**What needs to be done:**
When you find the line with "none -> pink brick C6:D7 level 1" among the records below, reproduce it and each line after it exactly, ending with the line with "none -> brown plate I8 level 3".

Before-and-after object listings

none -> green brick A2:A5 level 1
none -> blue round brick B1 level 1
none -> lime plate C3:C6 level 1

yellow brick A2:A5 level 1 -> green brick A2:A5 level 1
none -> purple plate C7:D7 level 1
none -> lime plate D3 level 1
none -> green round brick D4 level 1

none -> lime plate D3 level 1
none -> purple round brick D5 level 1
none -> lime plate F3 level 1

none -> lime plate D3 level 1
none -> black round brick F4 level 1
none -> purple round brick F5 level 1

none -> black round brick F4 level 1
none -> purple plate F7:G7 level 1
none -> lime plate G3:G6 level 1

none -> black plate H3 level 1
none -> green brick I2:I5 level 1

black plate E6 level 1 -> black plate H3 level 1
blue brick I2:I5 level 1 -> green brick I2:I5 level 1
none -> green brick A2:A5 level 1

* * *

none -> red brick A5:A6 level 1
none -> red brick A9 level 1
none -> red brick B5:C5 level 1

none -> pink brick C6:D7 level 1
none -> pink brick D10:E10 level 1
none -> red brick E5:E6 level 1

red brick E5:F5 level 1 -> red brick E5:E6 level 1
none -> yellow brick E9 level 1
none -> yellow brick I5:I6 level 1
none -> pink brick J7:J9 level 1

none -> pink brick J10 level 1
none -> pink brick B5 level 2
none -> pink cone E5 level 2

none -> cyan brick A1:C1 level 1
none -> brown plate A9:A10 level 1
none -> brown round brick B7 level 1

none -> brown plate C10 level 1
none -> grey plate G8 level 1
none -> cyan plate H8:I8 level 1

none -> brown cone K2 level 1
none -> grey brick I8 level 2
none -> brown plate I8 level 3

---

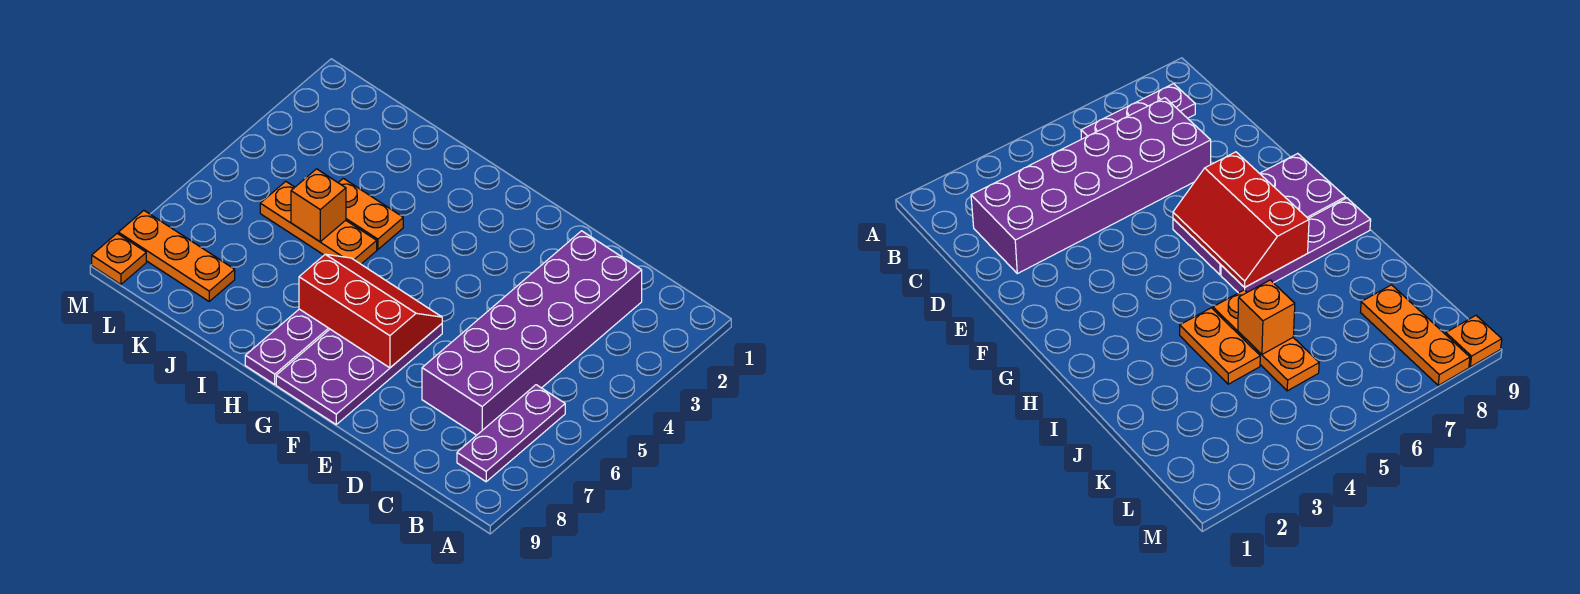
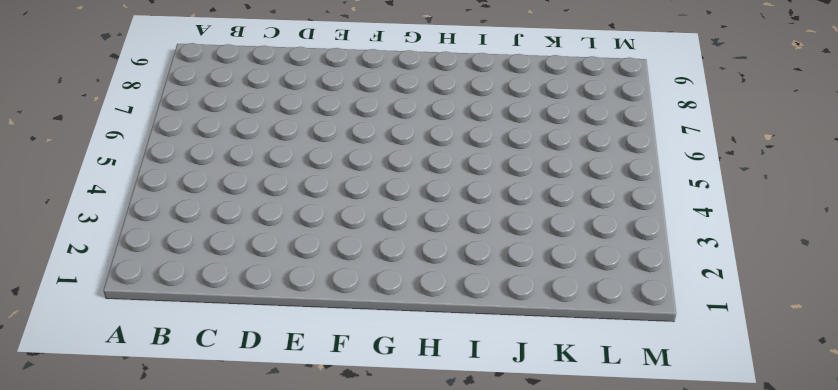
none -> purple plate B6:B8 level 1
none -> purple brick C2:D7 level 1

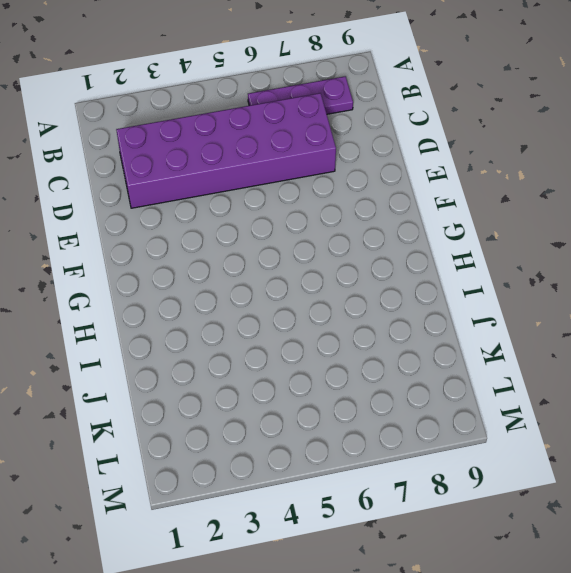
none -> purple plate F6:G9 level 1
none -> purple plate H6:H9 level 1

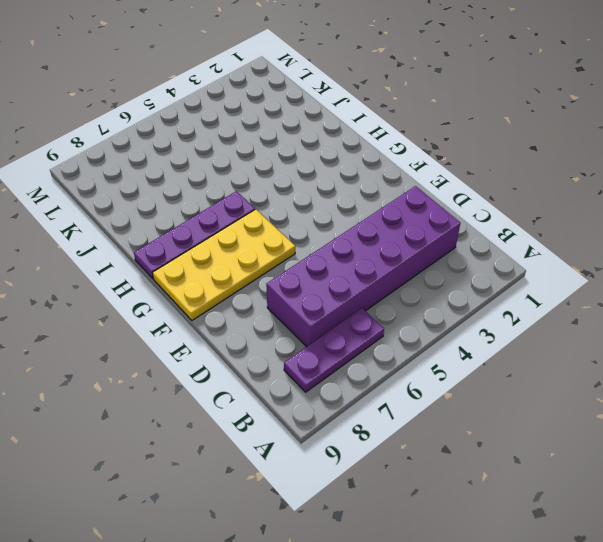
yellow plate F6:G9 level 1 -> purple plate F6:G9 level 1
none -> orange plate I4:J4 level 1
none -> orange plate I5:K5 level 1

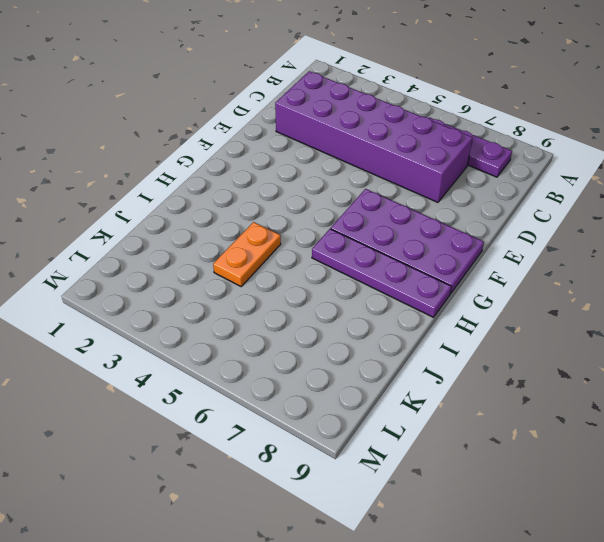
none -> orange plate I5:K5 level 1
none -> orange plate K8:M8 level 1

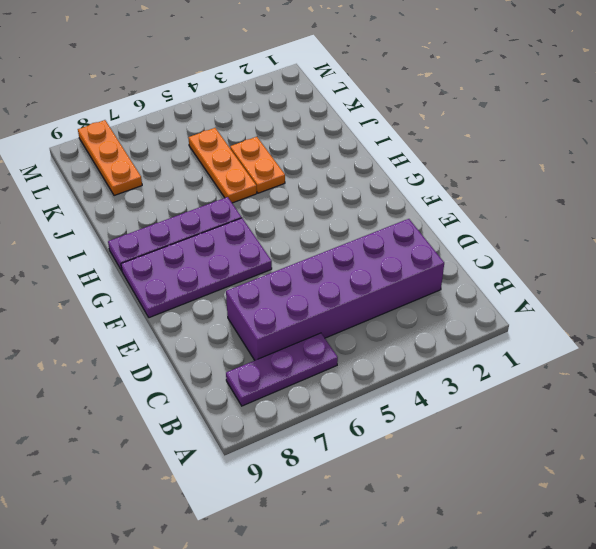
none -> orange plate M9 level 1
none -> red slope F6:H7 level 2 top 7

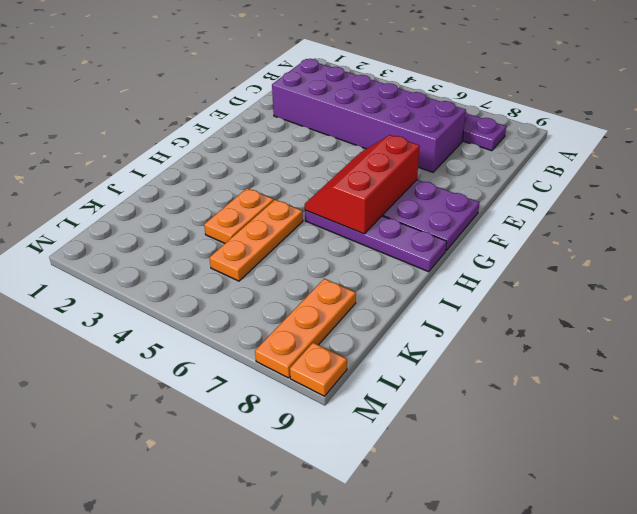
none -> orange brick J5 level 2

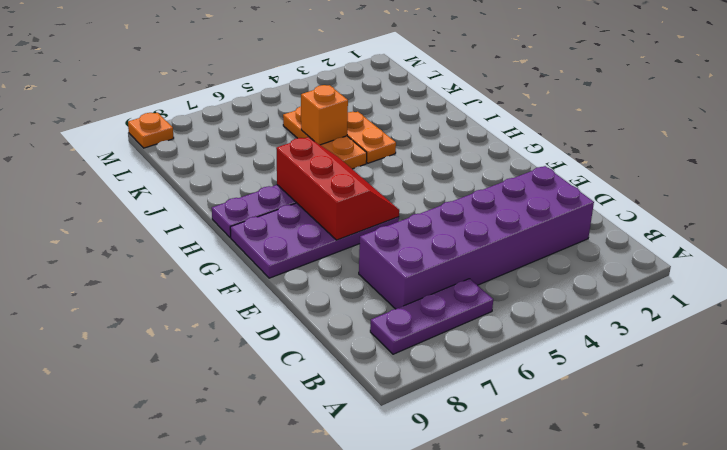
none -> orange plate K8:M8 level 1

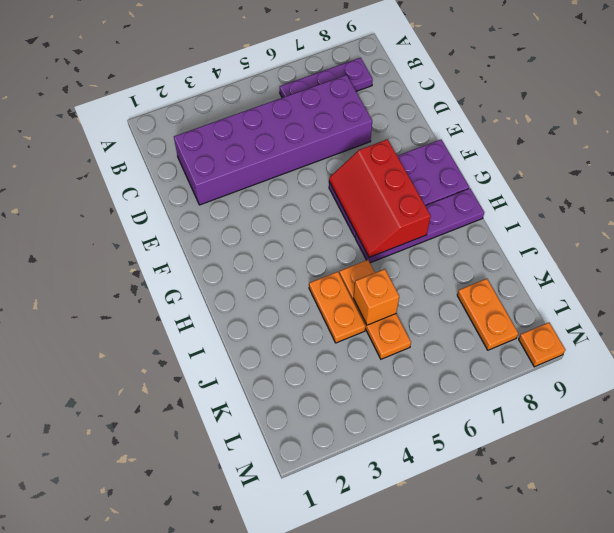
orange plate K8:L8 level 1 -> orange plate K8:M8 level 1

**Result below:**
none -> pink brick C6:D7 level 1
none -> pink brick D10:E10 level 1
none -> red brick E5:E6 level 1

red brick E5:F5 level 1 -> red brick E5:E6 level 1
none -> yellow brick E9 level 1
none -> yellow brick I5:I6 level 1
none -> pink brick J7:J9 level 1

none -> pink brick J10 level 1
none -> pink brick B5 level 2
none -> pink cone E5 level 2

none -> cyan brick A1:C1 level 1
none -> brown plate A9:A10 level 1
none -> brown round brick B7 level 1

none -> brown plate C10 level 1
none -> grey plate G8 level 1
none -> cyan plate H8:I8 level 1

none -> brown cone K2 level 1
none -> grey brick I8 level 2
none -> brown plate I8 level 3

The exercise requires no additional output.